**DATA FOR PROCESSING**
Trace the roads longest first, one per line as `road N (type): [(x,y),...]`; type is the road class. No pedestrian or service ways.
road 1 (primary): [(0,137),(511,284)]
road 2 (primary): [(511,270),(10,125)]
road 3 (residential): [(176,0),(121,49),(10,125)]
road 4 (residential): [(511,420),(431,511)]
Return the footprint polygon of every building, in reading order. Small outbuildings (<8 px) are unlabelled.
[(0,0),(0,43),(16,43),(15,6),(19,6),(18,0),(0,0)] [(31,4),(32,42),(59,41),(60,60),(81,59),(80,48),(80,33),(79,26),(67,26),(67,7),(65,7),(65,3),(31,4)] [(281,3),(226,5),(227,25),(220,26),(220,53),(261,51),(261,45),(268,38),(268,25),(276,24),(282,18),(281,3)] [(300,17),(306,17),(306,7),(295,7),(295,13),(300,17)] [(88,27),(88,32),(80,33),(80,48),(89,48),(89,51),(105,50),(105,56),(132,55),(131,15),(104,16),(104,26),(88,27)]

---

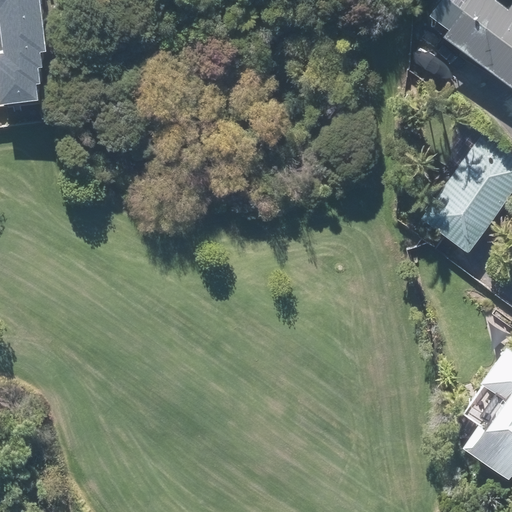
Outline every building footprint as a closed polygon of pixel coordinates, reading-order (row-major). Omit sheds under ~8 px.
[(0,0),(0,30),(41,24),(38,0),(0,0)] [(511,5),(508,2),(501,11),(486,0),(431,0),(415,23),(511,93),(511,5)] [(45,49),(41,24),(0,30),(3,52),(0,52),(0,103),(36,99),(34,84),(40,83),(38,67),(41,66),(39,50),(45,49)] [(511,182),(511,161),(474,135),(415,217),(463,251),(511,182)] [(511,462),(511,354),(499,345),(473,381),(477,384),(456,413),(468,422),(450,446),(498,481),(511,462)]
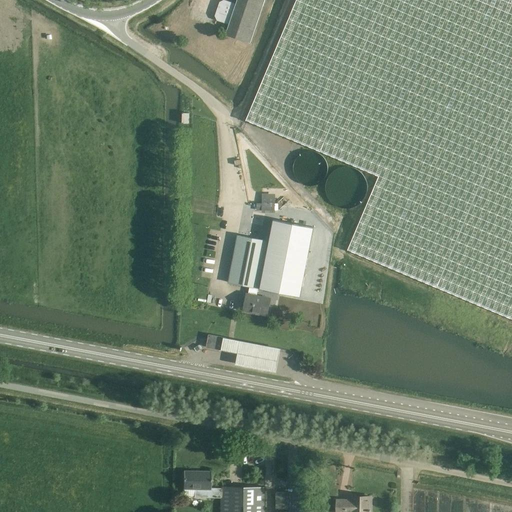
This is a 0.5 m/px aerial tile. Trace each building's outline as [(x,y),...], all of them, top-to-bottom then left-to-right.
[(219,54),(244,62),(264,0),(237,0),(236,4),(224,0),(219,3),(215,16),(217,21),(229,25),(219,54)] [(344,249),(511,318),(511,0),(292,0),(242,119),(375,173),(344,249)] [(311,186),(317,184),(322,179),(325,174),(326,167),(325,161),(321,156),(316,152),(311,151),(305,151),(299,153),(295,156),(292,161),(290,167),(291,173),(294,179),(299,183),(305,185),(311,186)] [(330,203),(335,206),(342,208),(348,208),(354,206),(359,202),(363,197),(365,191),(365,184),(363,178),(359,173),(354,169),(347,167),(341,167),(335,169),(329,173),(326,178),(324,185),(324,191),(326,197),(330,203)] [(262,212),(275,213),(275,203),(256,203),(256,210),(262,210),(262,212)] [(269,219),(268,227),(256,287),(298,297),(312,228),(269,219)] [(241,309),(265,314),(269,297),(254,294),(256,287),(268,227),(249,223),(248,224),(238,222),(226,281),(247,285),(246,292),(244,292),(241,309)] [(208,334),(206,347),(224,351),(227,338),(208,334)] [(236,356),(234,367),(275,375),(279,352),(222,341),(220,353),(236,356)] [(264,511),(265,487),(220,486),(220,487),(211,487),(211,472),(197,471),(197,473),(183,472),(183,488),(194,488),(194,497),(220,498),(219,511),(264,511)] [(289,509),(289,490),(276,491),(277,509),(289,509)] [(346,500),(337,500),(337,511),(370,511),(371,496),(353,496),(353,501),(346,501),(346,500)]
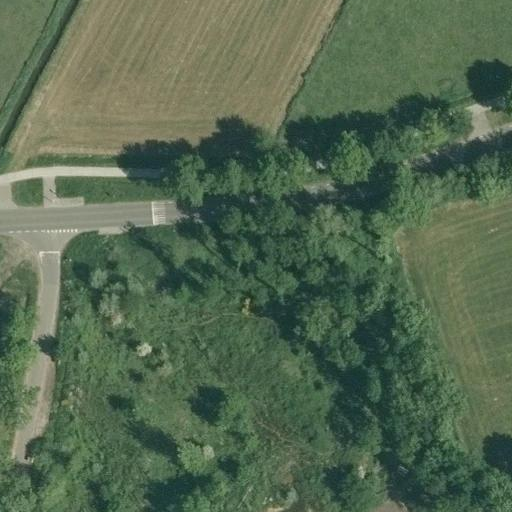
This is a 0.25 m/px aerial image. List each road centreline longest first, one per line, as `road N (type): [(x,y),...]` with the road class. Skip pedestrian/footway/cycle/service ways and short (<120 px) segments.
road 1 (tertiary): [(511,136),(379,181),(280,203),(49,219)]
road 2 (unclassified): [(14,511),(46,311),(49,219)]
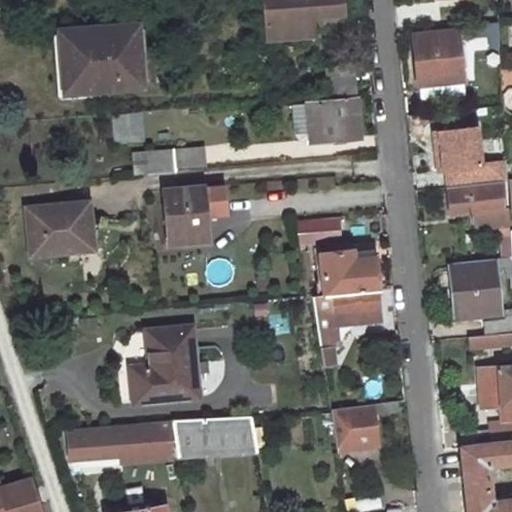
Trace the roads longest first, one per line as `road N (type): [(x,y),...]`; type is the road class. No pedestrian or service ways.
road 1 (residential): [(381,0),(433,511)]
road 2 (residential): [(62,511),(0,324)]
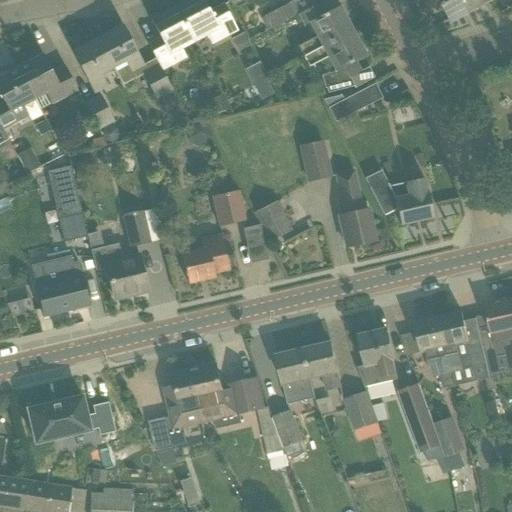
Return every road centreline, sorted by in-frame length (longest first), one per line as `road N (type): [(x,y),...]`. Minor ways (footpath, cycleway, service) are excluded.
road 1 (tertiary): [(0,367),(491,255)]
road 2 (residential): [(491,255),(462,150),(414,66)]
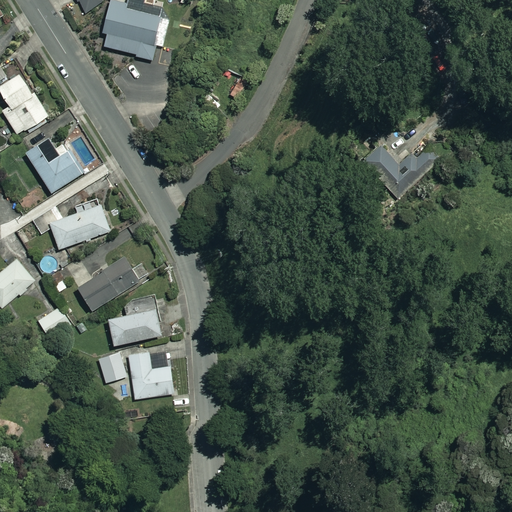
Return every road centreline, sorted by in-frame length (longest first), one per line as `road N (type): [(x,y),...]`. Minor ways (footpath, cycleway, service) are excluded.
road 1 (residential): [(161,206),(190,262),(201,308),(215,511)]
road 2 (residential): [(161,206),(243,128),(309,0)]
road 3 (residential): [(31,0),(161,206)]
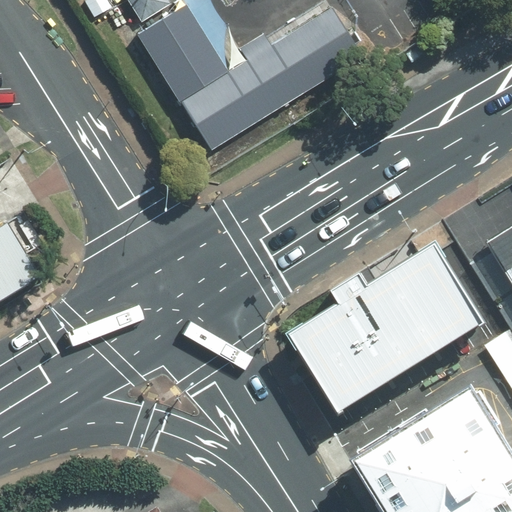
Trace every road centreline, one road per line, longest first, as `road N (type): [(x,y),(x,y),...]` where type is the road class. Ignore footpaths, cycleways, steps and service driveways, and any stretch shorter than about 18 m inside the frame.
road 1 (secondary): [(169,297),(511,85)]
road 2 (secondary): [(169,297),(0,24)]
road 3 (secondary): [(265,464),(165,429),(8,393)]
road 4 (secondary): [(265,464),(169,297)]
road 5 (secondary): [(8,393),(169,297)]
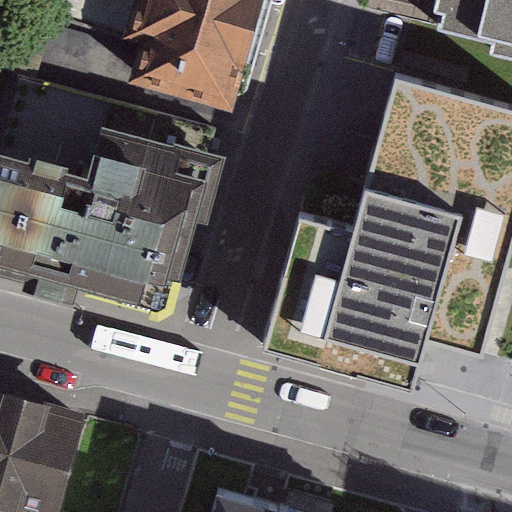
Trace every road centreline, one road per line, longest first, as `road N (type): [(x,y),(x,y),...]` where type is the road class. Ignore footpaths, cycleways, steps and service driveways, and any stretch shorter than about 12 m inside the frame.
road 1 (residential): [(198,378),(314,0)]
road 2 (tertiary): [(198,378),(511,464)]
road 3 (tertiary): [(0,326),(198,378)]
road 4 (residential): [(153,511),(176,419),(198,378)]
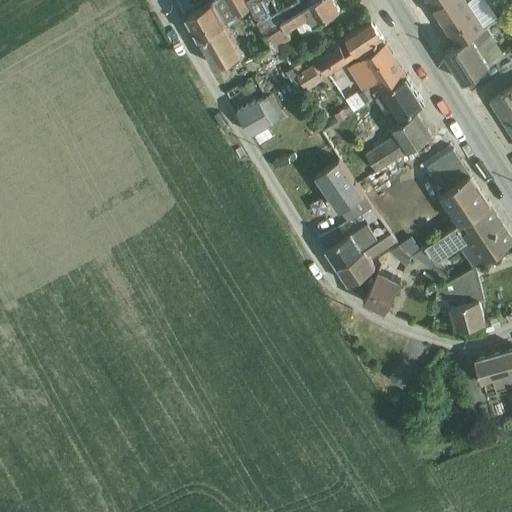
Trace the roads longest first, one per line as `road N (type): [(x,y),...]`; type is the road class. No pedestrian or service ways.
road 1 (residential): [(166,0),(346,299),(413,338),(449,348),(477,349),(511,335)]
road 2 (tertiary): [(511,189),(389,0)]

* * *

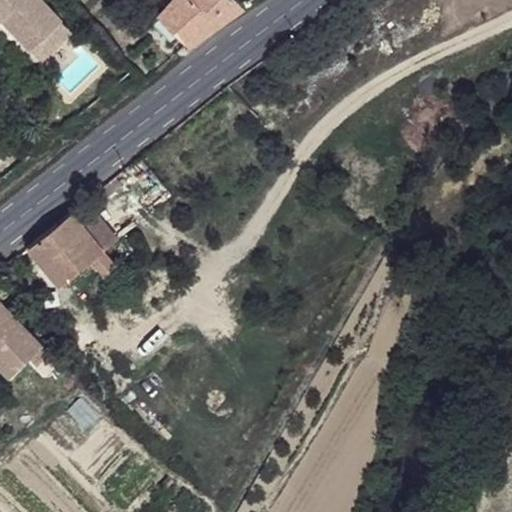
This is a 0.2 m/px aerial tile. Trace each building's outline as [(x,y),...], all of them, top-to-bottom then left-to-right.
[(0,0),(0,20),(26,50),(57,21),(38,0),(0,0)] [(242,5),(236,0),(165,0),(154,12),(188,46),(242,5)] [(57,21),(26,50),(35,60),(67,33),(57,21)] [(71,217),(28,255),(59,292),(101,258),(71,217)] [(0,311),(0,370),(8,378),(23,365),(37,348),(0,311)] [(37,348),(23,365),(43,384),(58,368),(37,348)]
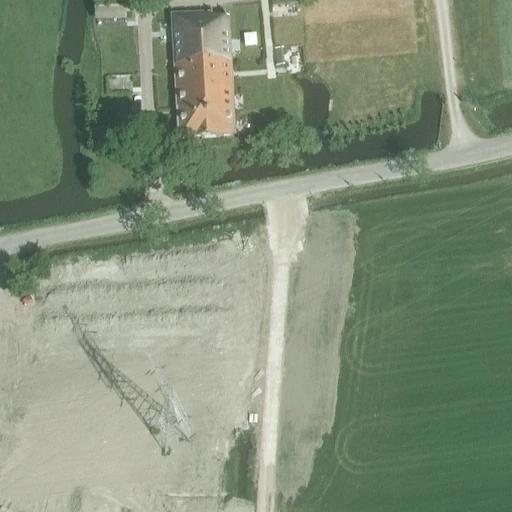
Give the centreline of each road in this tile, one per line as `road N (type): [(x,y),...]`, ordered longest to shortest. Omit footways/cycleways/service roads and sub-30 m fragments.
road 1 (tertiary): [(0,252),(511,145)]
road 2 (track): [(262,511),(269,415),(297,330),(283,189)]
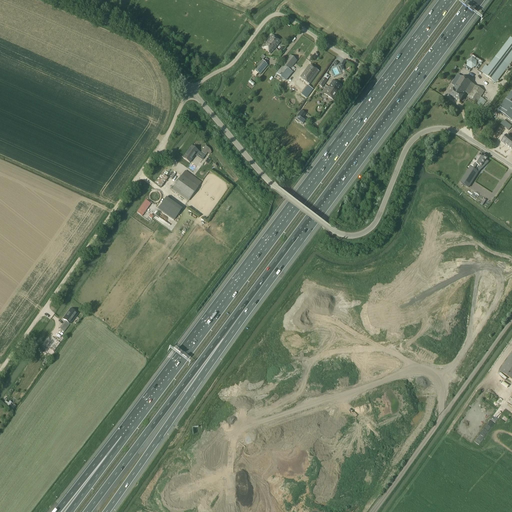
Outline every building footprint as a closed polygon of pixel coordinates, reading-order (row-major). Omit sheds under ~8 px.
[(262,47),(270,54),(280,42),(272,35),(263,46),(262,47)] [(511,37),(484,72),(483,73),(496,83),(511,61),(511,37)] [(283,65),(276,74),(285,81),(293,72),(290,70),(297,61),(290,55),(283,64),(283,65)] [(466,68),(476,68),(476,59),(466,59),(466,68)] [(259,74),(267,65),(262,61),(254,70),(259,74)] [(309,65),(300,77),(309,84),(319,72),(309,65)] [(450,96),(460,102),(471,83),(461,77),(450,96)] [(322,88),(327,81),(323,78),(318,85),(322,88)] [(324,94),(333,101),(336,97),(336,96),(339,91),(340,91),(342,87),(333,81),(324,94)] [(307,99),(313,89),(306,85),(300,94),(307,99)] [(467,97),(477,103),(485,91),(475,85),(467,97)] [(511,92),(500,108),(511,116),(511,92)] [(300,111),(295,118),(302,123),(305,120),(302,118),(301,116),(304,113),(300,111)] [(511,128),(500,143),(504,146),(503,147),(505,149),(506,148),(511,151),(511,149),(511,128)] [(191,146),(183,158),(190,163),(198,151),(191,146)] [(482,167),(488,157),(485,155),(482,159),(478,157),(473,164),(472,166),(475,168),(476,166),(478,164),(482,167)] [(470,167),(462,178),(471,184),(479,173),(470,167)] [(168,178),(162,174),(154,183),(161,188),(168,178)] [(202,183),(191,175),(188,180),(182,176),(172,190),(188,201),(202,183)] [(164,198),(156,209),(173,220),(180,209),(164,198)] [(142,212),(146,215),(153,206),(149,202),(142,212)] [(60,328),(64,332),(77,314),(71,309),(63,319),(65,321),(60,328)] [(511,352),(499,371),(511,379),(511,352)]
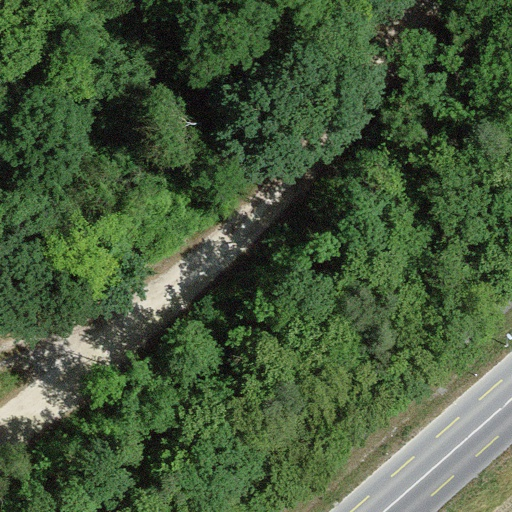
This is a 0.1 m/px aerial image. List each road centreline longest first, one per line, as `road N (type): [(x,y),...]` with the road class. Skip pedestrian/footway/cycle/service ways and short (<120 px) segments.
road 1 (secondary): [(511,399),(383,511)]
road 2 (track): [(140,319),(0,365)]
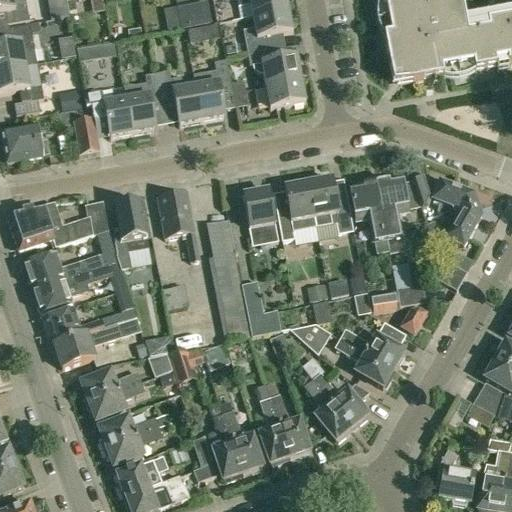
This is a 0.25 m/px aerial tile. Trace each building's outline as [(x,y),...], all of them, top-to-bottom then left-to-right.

**GIVEN EXERCISE**
Give the stretch of the listing from the line containing "18 m inside the frame." through the line containing "road 4 (residential): [(153,511),(176,419),(198,378)]" as a numbered list, without blank lines or pictures.

**OUTPUT OF THE TASK**
1. Trace every road centreline, one road per line, longest first, as `road N (type): [(x,y),(x,y),...]` where type is the road class. Ignore footpaths, cycleways, steps and service driveways, and any stretch shorter than about 18 m inside the frame.
2. road 1 (secondary): [(169,297),(511,85)]
3. road 2 (secondary): [(169,297),(0,24)]
4. road 3 (secondary): [(265,464),(165,429),(8,393)]
5. road 4 (secondary): [(265,464),(169,297)]
6. road 5 (secondary): [(8,393),(169,297)]
7. Trace every road centreline, one road per line, longest first, as `road N (type): [(x,y),(x,y),...]` where type is the road class. Ignore footpaths, cycleways, steps and service driveways, and any stretch shorter than about 12 m inside the frame.
8. road 1 (residential): [(198,378),(314,0)]
9. road 2 (tertiary): [(198,378),(511,464)]
10. road 3 (tertiary): [(0,326),(198,378)]
11. road 4 (residential): [(153,511),(176,419),(198,378)]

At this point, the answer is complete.